What is needed:
Go through the listing that follows and write it out exactly. Drop the pictures.

Provided data:

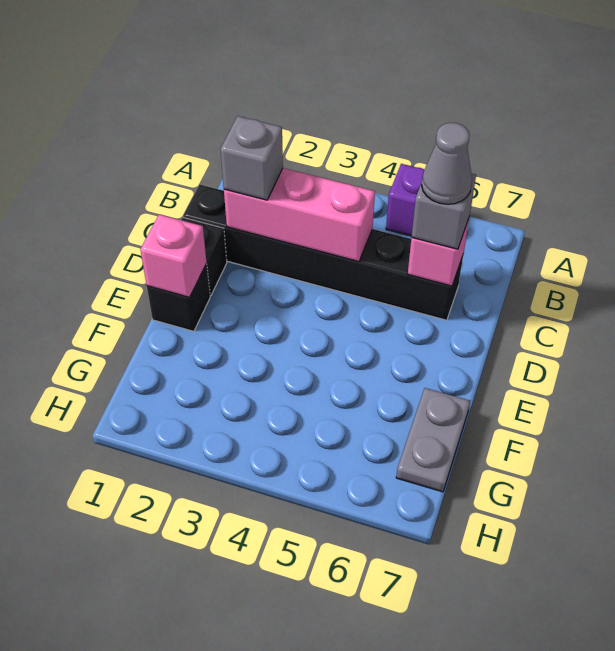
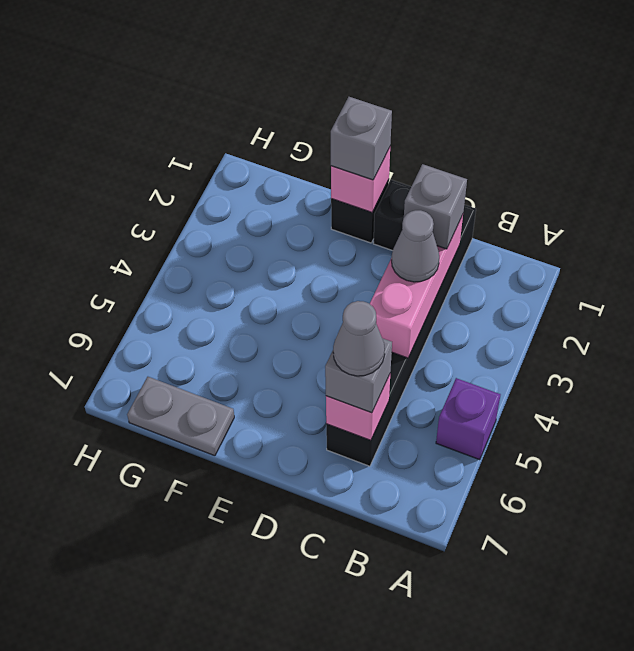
none -> grey cone C3 level 3
none -> grey brick E1 level 3

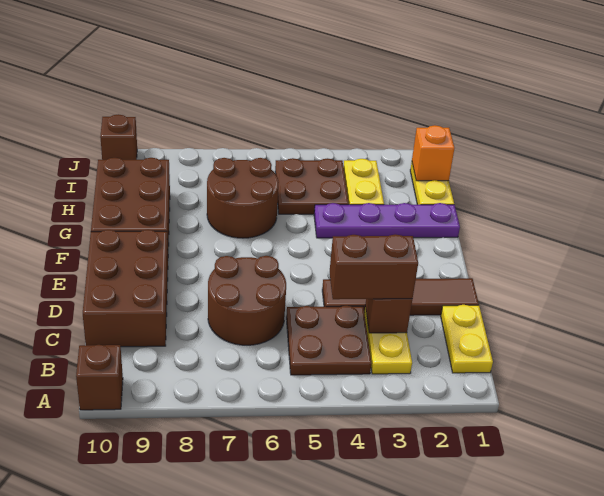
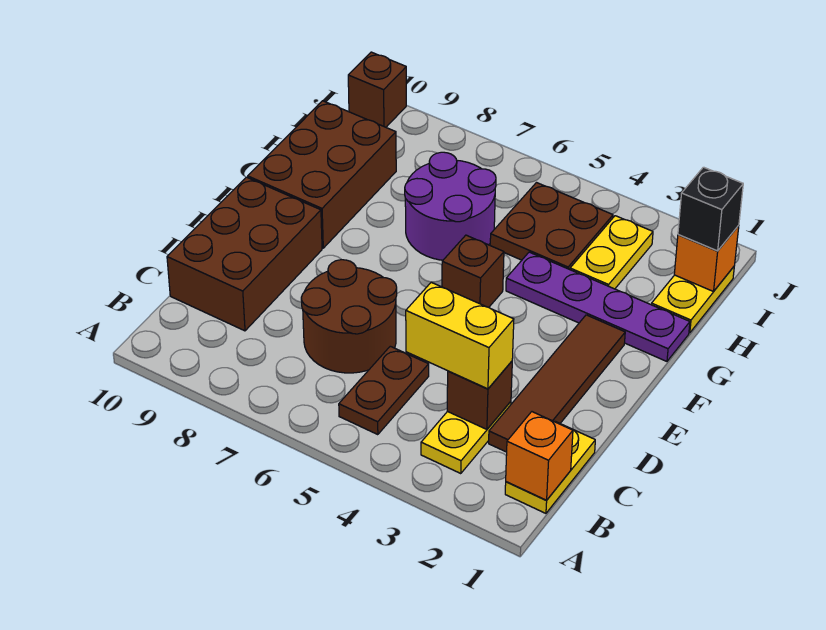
brown brick A10 level 1 -> brown brick F5 level 1
none -> orange brick B1 level 2
brown plate B4:C5 level 1 -> brown plate B5:C5 level 1
brown brick C3:C4 level 3 -> yellow brick C3:C4 level 3
brown tile D1:D4 level 1 -> brown tile C2:F2 level 1
brown round brick G6:H7 level 1 -> purple round brick G6:H7 level 1
none -> black brick I1 level 3

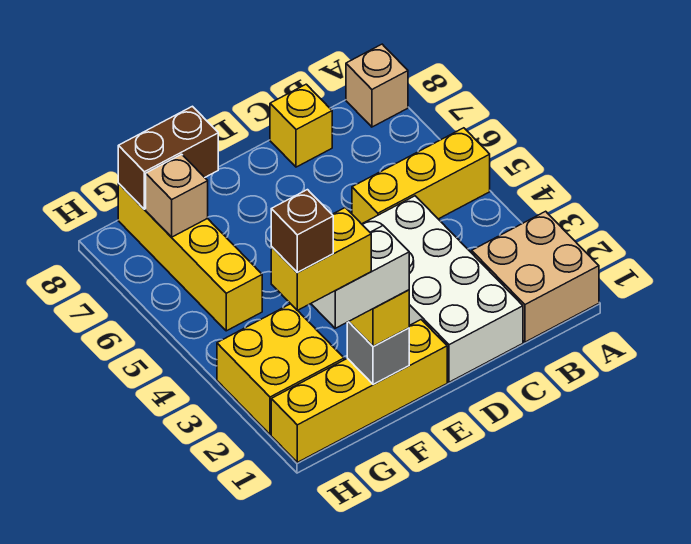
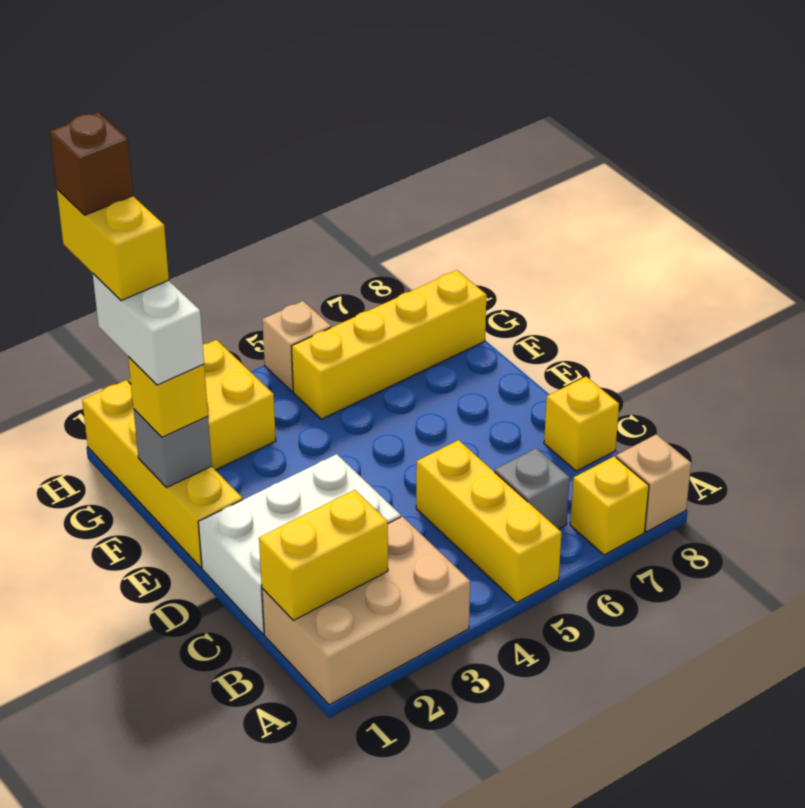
tan brick A1:B2 level 1 -> tan brick A1:B3 level 1
none -> yellow brick A7 level 1
none -> yellow brick B1:B2 level 2
none -> grey brick B6 level 1
white brick C1:D4 level 1 -> white brick C1:D3 level 1
brown brick F8:G8 level 2 -> none
tan brick G7 level 2 -> tan brick H5 level 1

Your solution:
none -> grey cone C3 level 3
none -> grey brick E1 level 3

brown brick A10 level 1 -> brown brick F5 level 1
none -> orange brick B1 level 2
brown plate B4:C5 level 1 -> brown plate B5:C5 level 1
brown brick C3:C4 level 3 -> yellow brick C3:C4 level 3
brown tile D1:D4 level 1 -> brown tile C2:F2 level 1
brown round brick G6:H7 level 1 -> purple round brick G6:H7 level 1
none -> black brick I1 level 3

tan brick A1:B2 level 1 -> tan brick A1:B3 level 1
none -> yellow brick A7 level 1
none -> yellow brick B1:B2 level 2
none -> grey brick B6 level 1
white brick C1:D4 level 1 -> white brick C1:D3 level 1
brown brick F8:G8 level 2 -> none
tan brick G7 level 2 -> tan brick H5 level 1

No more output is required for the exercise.